(INFORMATION SUPPLIED Opens)

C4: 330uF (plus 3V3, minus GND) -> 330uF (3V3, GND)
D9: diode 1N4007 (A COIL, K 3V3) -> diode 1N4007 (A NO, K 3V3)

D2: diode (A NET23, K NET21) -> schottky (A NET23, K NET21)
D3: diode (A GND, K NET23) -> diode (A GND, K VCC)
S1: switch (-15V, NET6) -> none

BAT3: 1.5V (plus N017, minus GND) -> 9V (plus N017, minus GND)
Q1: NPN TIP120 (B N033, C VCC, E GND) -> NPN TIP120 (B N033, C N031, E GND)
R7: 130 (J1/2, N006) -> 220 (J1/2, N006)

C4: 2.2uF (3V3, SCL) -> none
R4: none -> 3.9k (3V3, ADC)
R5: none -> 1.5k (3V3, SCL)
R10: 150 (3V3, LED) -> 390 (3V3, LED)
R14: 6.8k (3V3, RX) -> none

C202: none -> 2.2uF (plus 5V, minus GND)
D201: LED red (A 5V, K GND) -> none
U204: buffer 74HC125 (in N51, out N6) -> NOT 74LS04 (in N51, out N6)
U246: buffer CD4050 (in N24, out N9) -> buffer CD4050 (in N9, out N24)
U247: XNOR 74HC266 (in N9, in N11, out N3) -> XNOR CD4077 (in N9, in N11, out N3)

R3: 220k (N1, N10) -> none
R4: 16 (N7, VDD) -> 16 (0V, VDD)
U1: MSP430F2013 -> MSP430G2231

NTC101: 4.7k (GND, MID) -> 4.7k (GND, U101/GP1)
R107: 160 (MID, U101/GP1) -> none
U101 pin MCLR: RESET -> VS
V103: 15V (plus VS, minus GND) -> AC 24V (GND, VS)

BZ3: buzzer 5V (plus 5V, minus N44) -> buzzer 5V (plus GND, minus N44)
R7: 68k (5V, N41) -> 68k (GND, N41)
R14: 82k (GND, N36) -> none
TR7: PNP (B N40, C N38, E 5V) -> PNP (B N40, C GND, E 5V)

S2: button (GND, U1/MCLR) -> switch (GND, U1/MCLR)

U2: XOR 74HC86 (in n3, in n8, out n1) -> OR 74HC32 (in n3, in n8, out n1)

(INFORMATION SUPPLIED Closes)

Whenever the string "MCLR" occurs in a line of the entries above, copy that line.

U101 pin MCLR: RESET -> VS
S2: button (GND, U1/MCLR) -> switch (GND, U1/MCLR)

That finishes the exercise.